[Recorded data]
________________
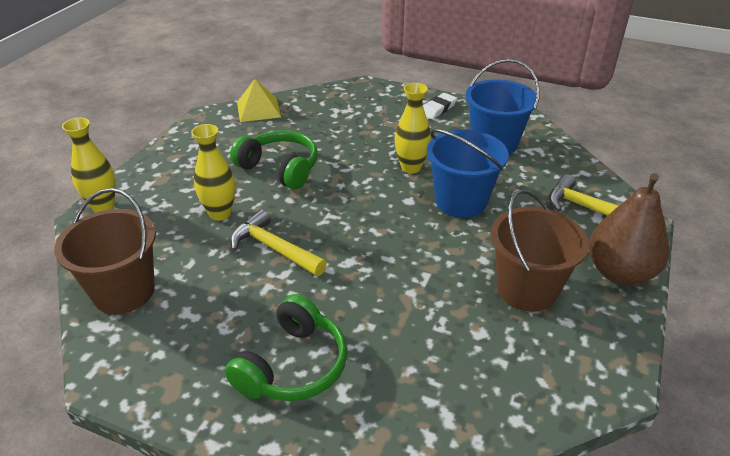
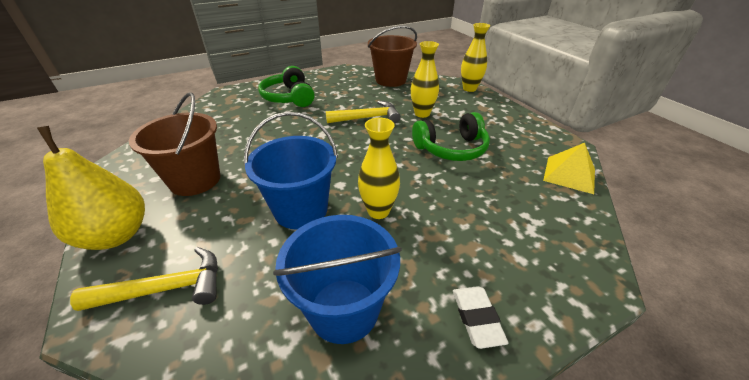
camera: 130 degrees right, 0 degrees up
(619, 272) = (116, 235): brown pear -> yellow pear

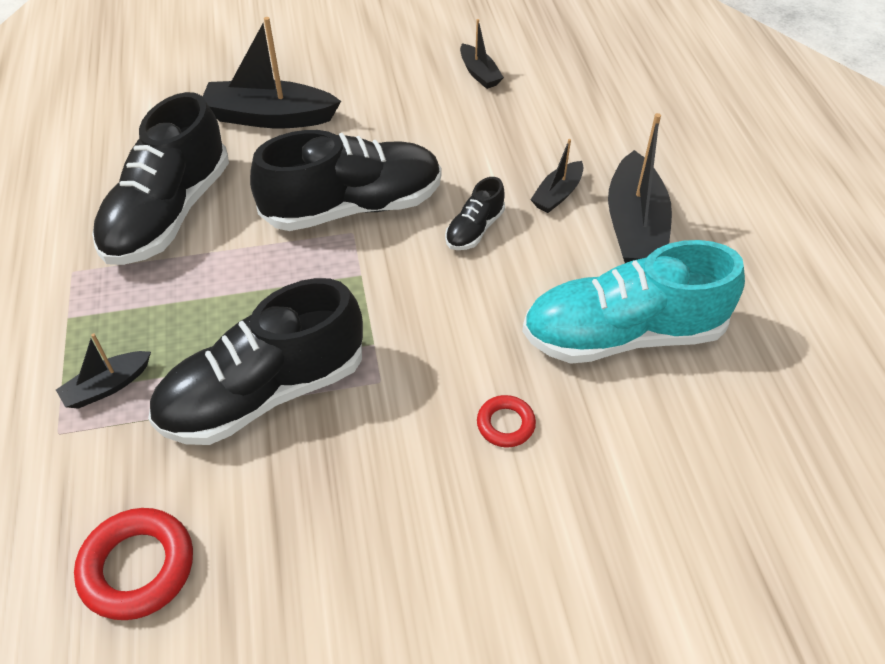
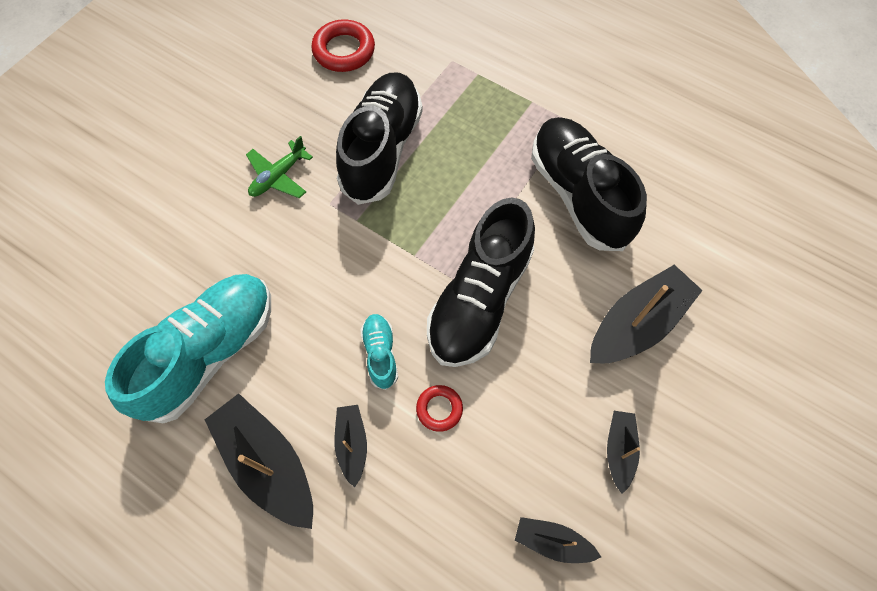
camera: 135 degrees right, 15 degrees up
(107, 386) = (461, 92): black boat -> black boat (619, 450)
(399, 455) = (278, 176): none -> green plane
(474, 229) = (380, 354): black shoe -> turquoise shoe
(505, 424) = (237, 236): red ring -> red ring (439, 409)

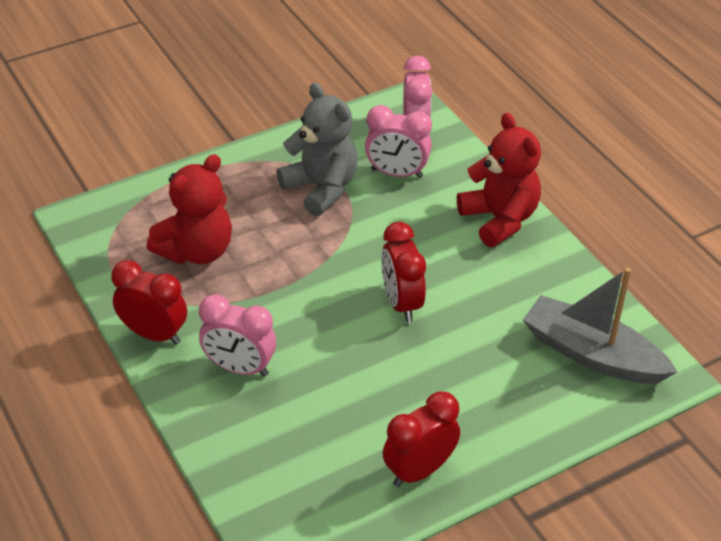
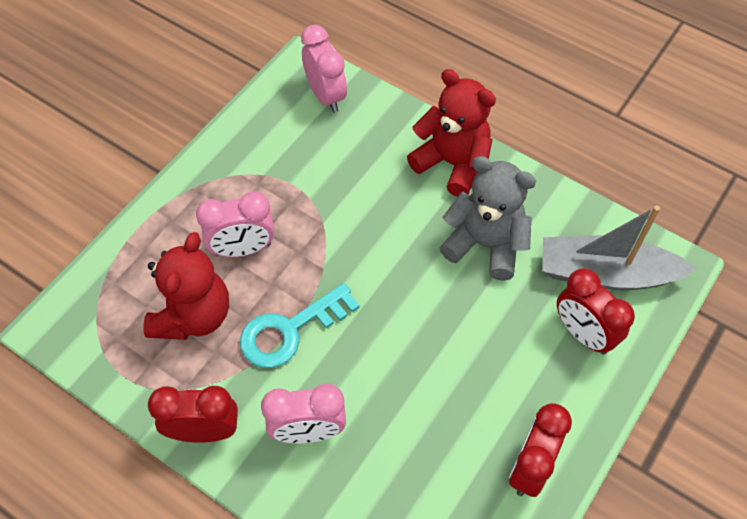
camera: 25 degrees left, 15 degrees up
(272, 291) = (291, 330): none -> turquoise key
(321, 188) = (274, 194): grey teddy bear -> grey teddy bear (485, 244)
(397, 173) = (334, 149): pink clock -> pink clock (243, 249)
(401, 303) = (416, 291): red clock -> red clock (583, 333)

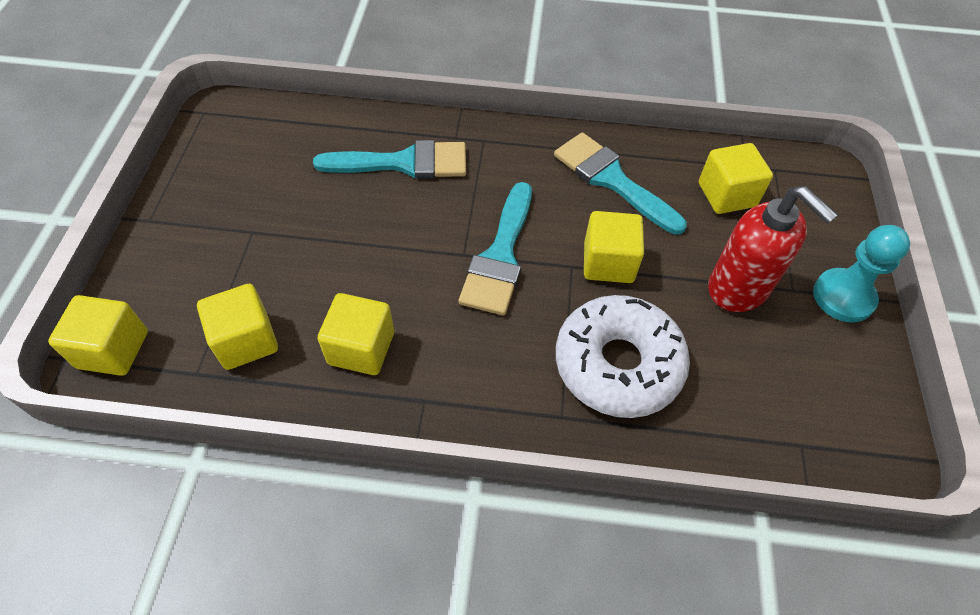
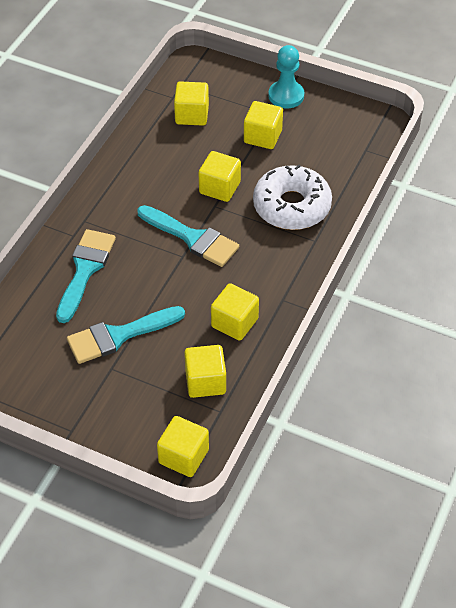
camera: 70 degrees left, 5 degrees down
(612, 180) = (154, 164): turquoise brush -> turquoise brush (118, 336)
(738, 288) = (262, 136): red soap dispenser -> yellow cube

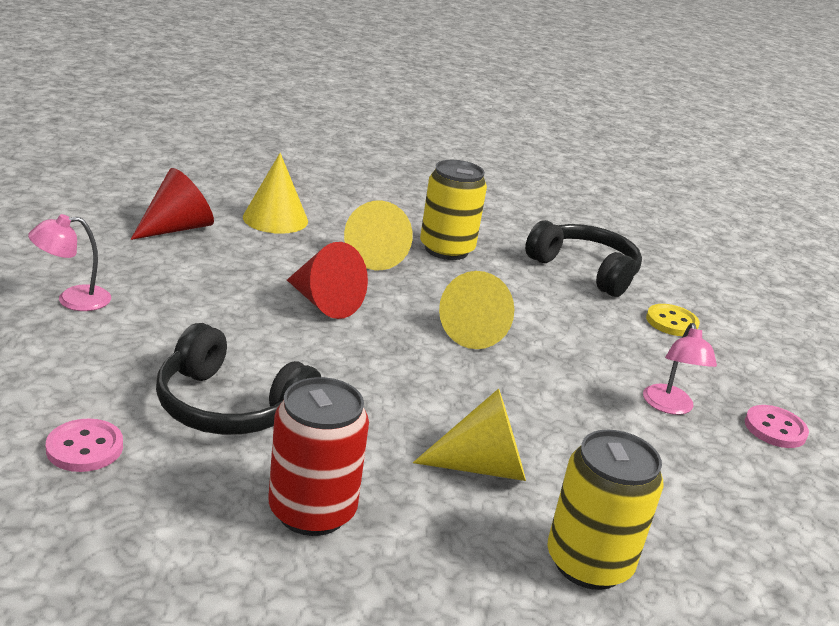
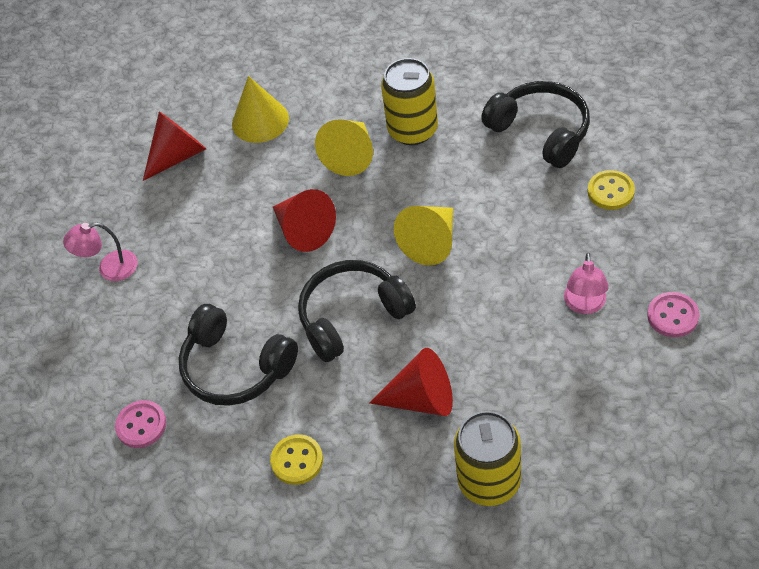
camera: 15 degrees right, 25 degrees up
(312, 511) = (297, 460): red can -> yellow button
(386, 380) = (352, 316): none -> black headphones
(483, 467) = (421, 399): yellow cone -> red cone

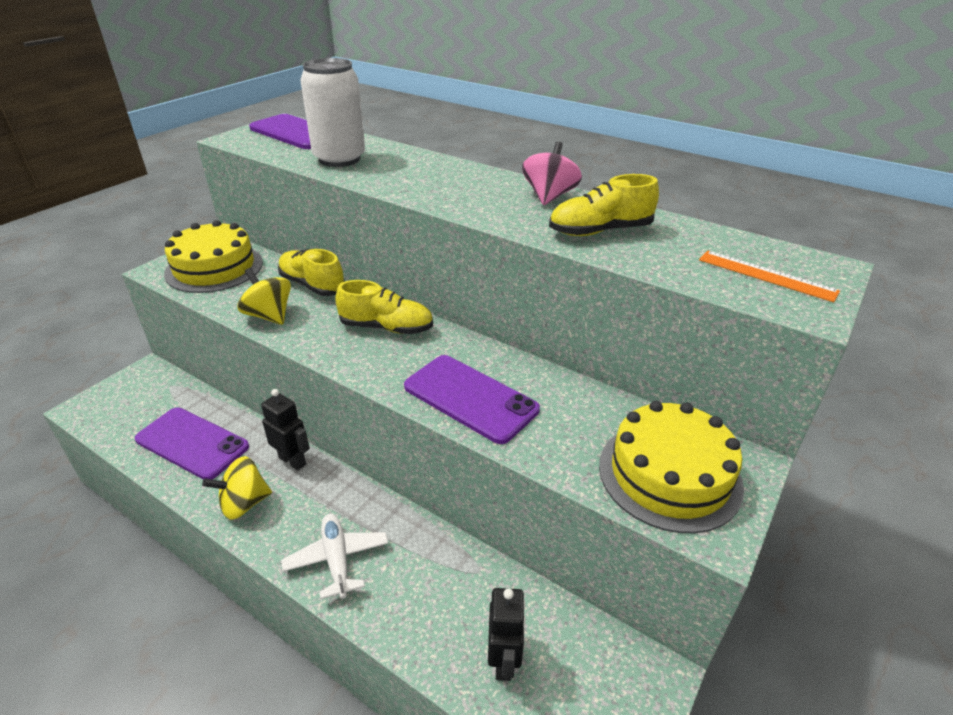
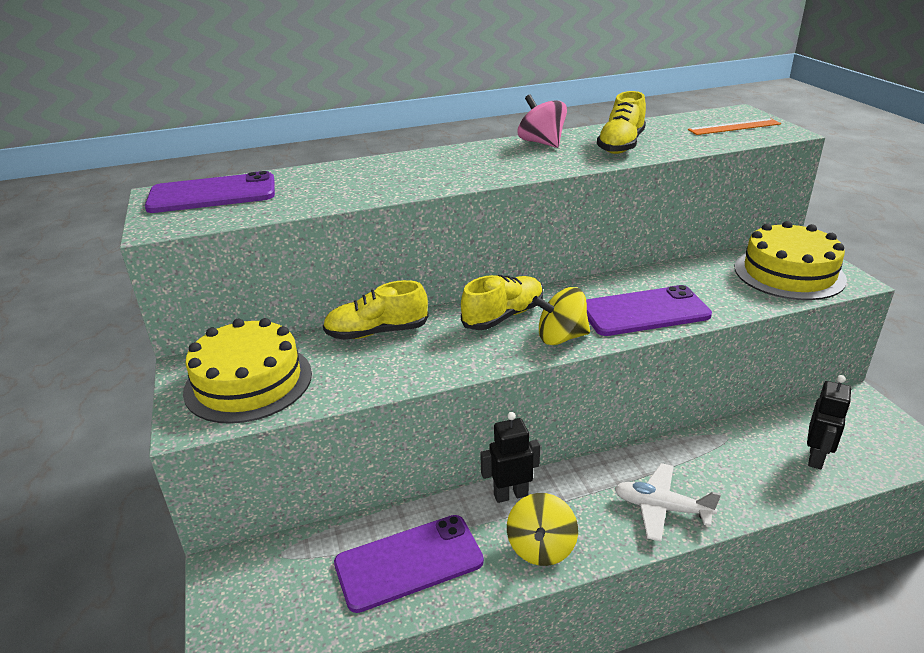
camera: 50 degrees left, 5 degrees down
(269, 315) = (401, 371): yellow spinning top -> yellow spinning top (561, 337)
(339, 159) = (327, 190): white can -> none
(504, 661) = (816, 458): black robot -> black robot turned 75 degrees clockwise

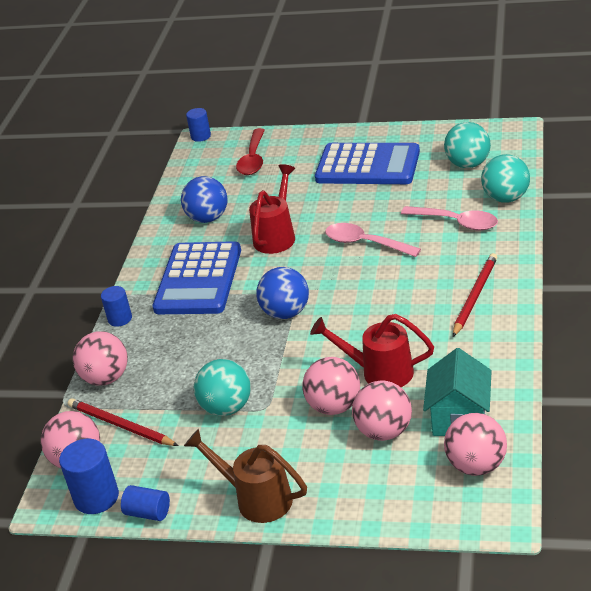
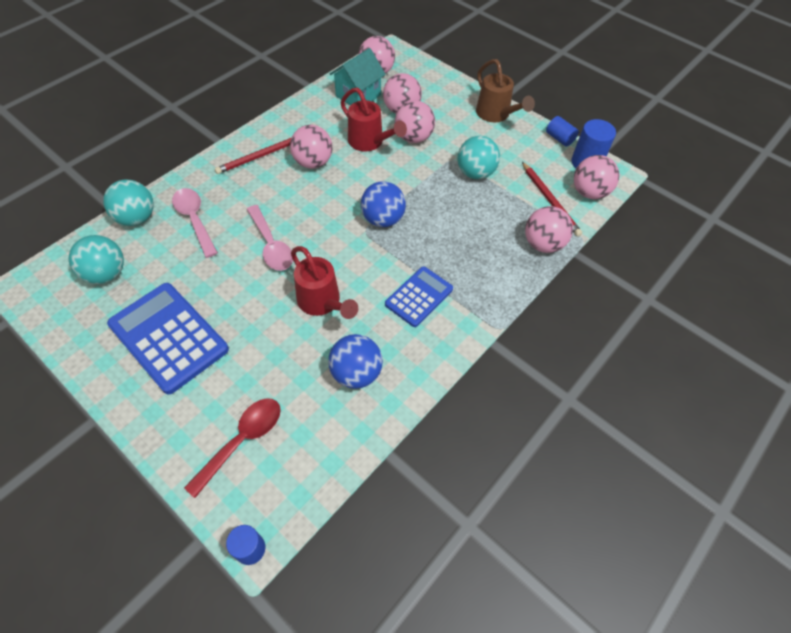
camera: 155 degrees left, 20 degrees up
(120, 319) = (505, 296): blue cylinder -> none
(198, 279) = (419, 297): blue calculator -> blue calculator, size x0.60
(276, 236) = (322, 302): red watering can -> red watering can turned 90 degrees counterclockwise
(414, 319) = (313, 162): none -> pink ball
________________
[Exercise prompt] The answer must be the lines of the entries above, written out exactly from the first through the one with "(120, 319) = (505, 296): blue", and no pictures.

[Answer for this exercise]
camera: 130 degrees right, 0 degrees up
(619, 272) = (116, 235): brown pear -> yellow pear

camera: 135 degrees right, 15 degrees up
(107, 386) = (461, 92): black boat -> black boat (619, 450)
(399, 455) = (278, 176): none -> green plane
(474, 229) = (380, 354): black shoe -> turquoise shoe
(505, 424) = (237, 236): red ring -> red ring (439, 409)

camera: 25 degrees left, 15 degrees up
(272, 291) = (291, 330): none -> turquoise key
(321, 188) = (274, 194): grey teddy bear -> grey teddy bear (485, 244)
(397, 173) = (334, 149): pink clock -> pink clock (243, 249)
(401, 303) = (416, 291): red clock -> red clock (583, 333)

camera: 70 degrees left, 5 degrees down
(612, 180) = (154, 164): turquoise brush -> turquoise brush (118, 336)
(738, 288) = (262, 136): red soap dispenser -> yellow cube

camera: 15 degrees right, 25 degrees up
(312, 511) = (297, 460): red can -> yellow button
(386, 380) = (352, 316): none -> black headphones
(483, 467) = (421, 399): yellow cone -> red cone

camera: 50 degrees left, 5 degrees down
(269, 315) = (401, 371): yellow spinning top -> yellow spinning top (561, 337)
(339, 159) = (327, 190): white can -> none
(504, 661) = (816, 458): black robot -> black robot turned 75 degrees clockwise

camera: 155 degrees left, 20 degrees up
(120, 319) = (505, 296): blue cylinder -> none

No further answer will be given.